[[ Data section open ]]
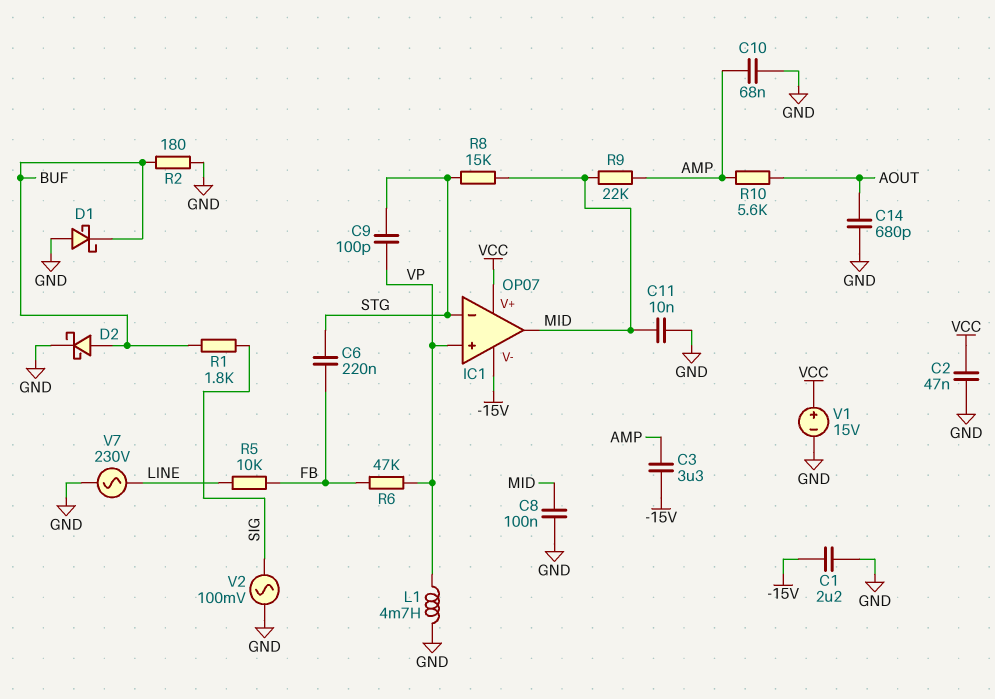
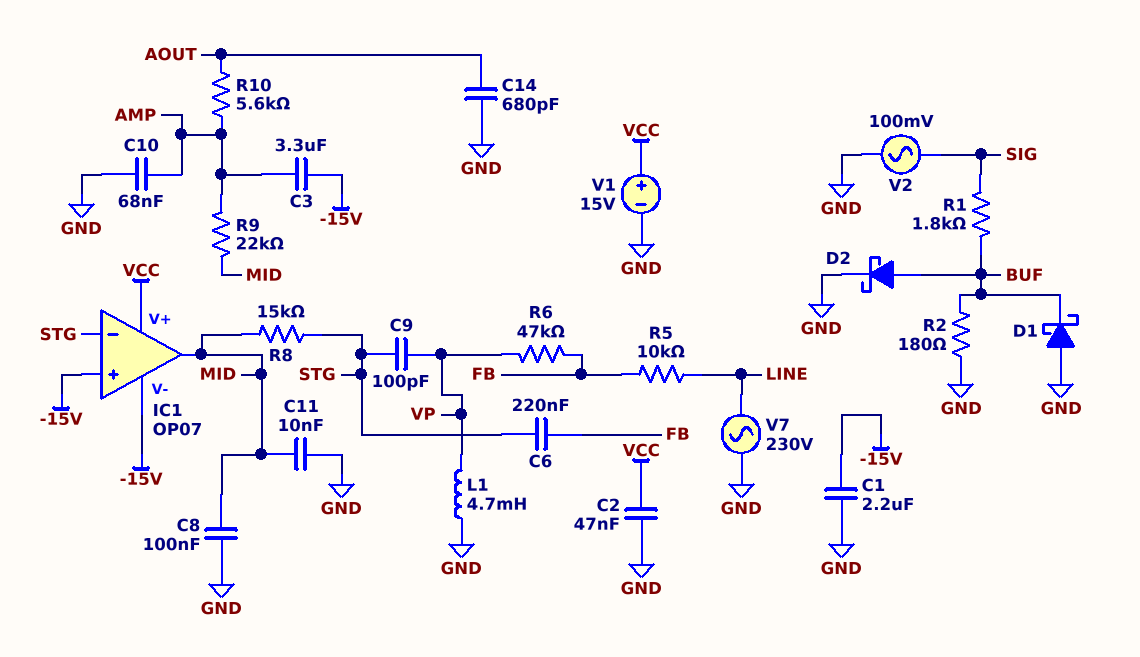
IC1 pin in+: VP -> -15V

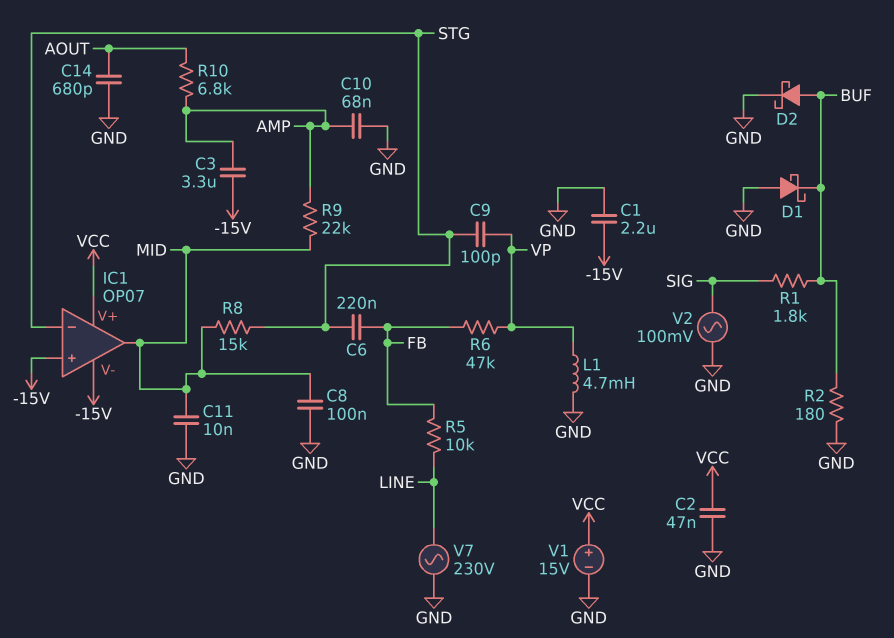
R10: 5.6k (AMP, AOUT) -> 6.8k (AMP, AOUT)

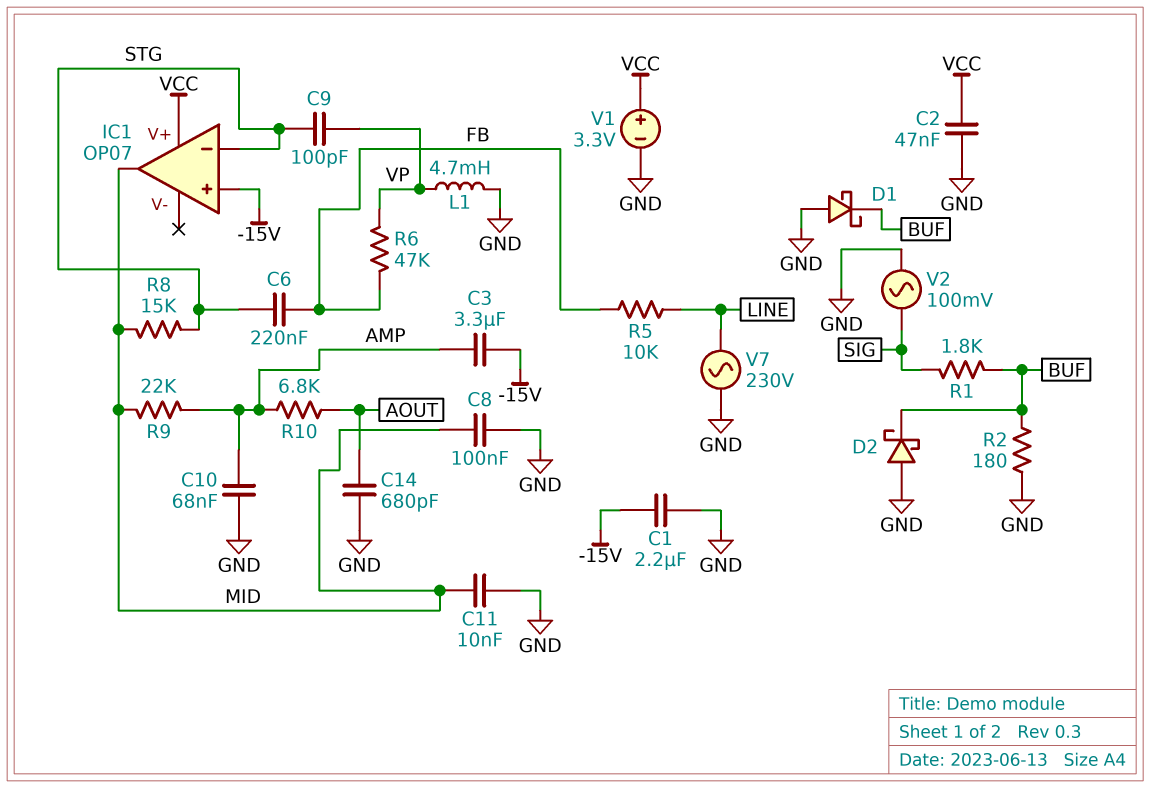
D2: schottky (A BUF, K GND) -> schottky (A GND, K BUF)
IC1 pin V-: -15V -> none
V1: 15V (plus VCC, minus GND) -> 3.3V (plus VCC, minus GND)

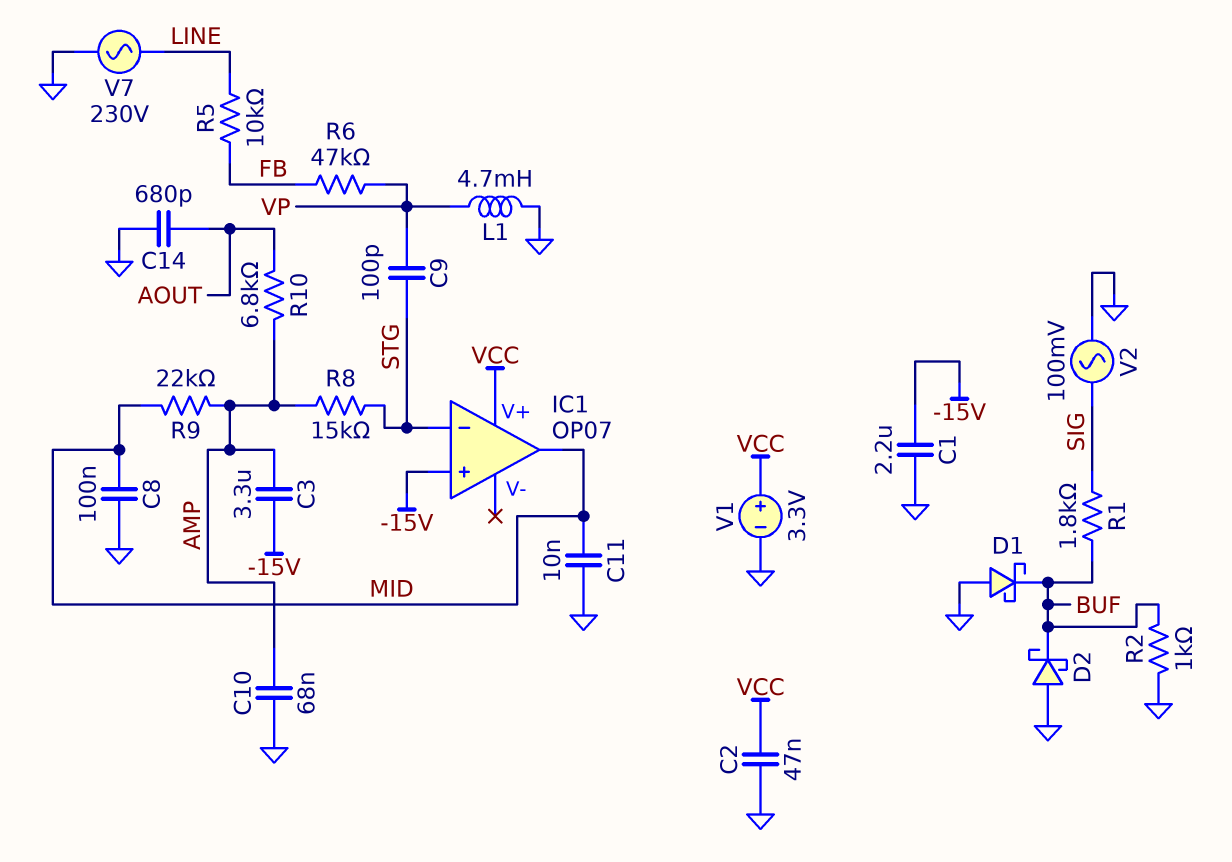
C6: 220nF (FB, STG) -> none
R2: 180 (BUF, GND) -> 1k (BUF, GND)
R8: 15k (MID, STG) -> 15k (AMP, STG)

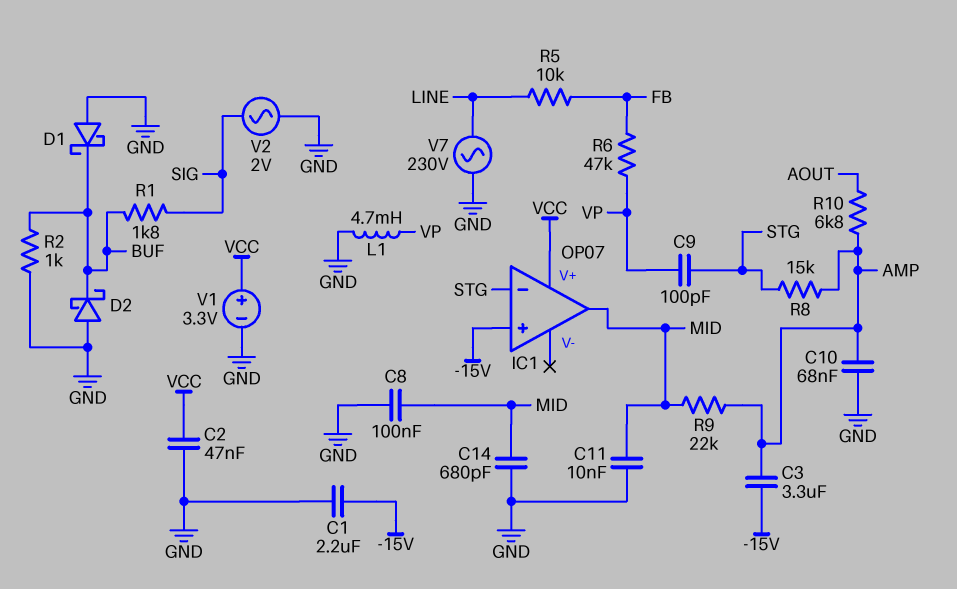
C14: 680pF (AOUT, GND) -> 680pF (GND, MID)
V2: AC 100mV (GND, SIG) -> AC 2V (GND, SIG)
[[ Data section closed ]]
Problem to work on = Within the records above, determine how many lines contain the word "AOUT". Respond with that number and no other text.

Exercise solution = 2